» Directions: Output exactly the lines below, starting with the line that has "(574, 437) = (260, 309): orange car -> none" and going on through the line that has "(734, 356) = (422, 303): blue", both included, and no other lines.
++++ Records shown ++++
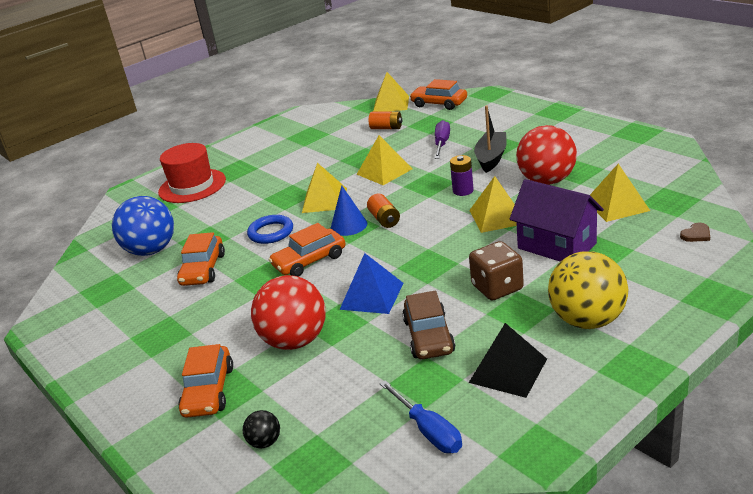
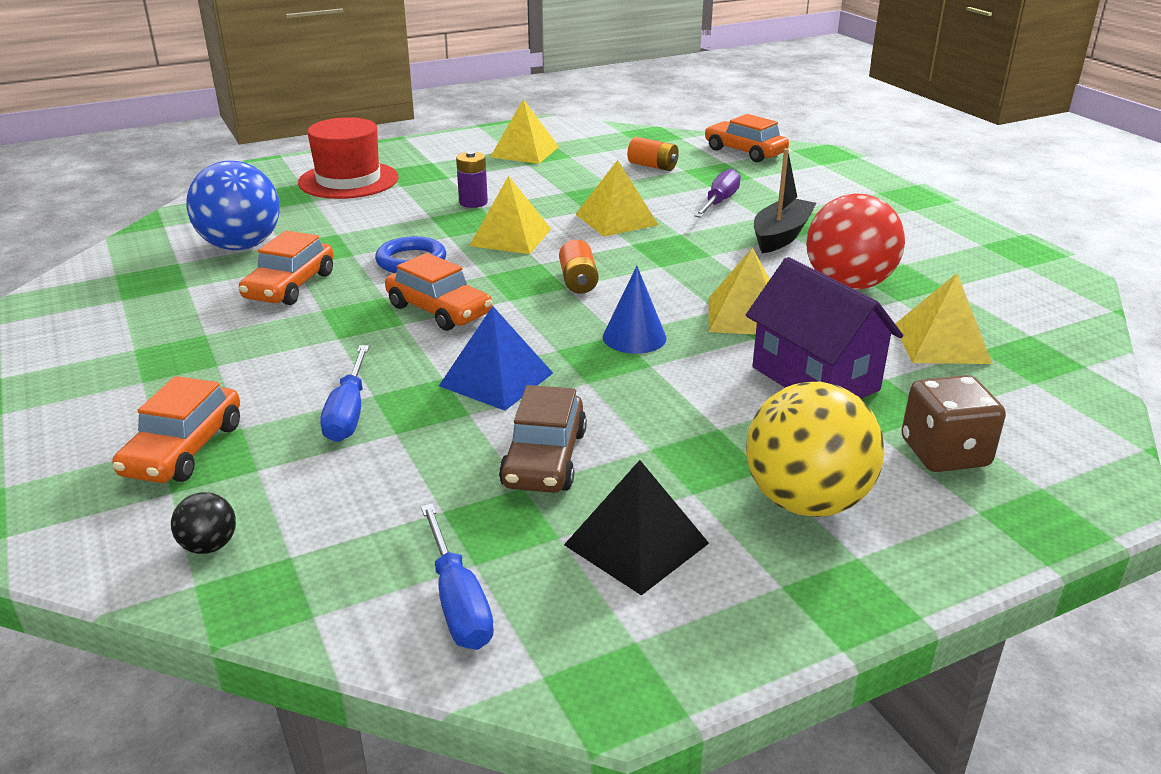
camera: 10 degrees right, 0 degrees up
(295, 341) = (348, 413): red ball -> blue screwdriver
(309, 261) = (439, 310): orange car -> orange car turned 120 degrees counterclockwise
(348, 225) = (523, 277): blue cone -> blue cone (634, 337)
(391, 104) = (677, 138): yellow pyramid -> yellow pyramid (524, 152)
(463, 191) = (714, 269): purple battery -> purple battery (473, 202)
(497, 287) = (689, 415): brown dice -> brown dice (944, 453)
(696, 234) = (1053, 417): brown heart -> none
++++
++++ Records shown ++++
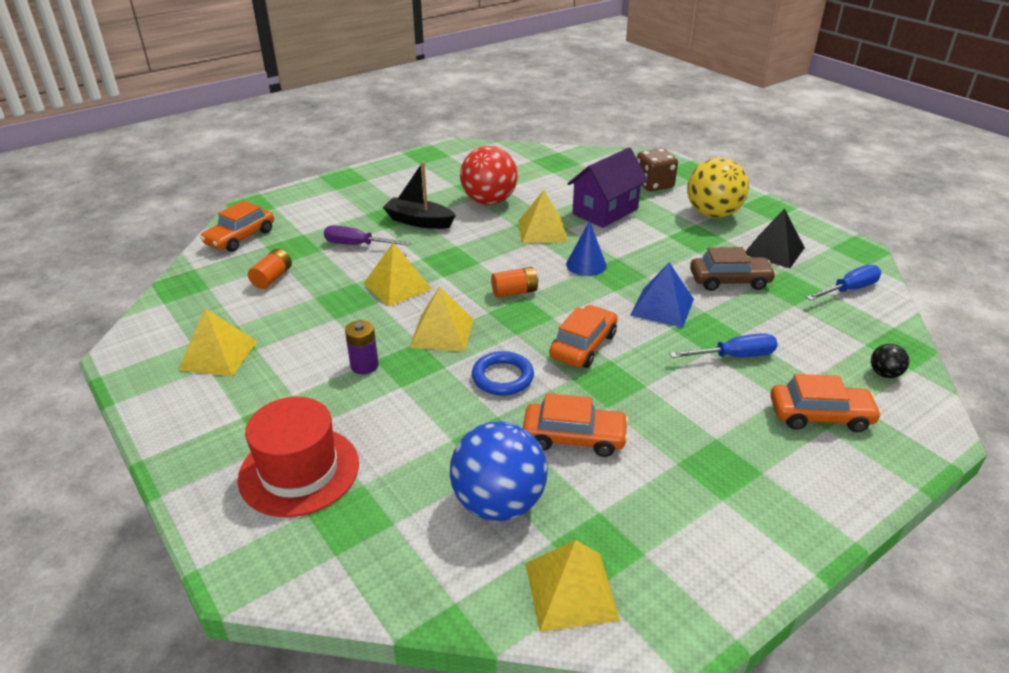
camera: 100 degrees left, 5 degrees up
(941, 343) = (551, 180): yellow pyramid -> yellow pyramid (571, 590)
++++
++++ Records shown ++++
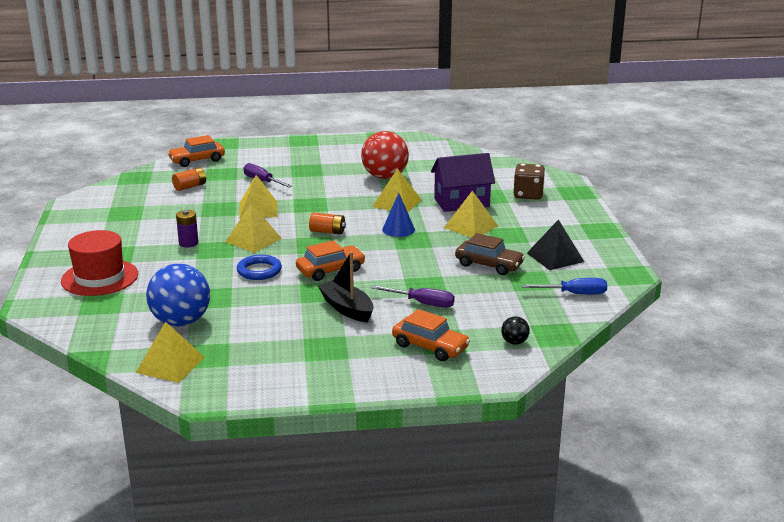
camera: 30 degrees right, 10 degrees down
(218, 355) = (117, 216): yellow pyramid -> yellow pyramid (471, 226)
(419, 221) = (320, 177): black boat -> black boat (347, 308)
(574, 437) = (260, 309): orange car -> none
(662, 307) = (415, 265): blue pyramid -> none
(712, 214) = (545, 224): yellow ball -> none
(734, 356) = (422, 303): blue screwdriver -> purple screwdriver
++++
» Solved problem:
(574, 437) = (260, 309): orange car -> none
(662, 307) = (415, 265): blue pyramid -> none
(712, 214) = (545, 224): yellow ball -> none
(734, 356) = (422, 303): blue screwdriver -> purple screwdriver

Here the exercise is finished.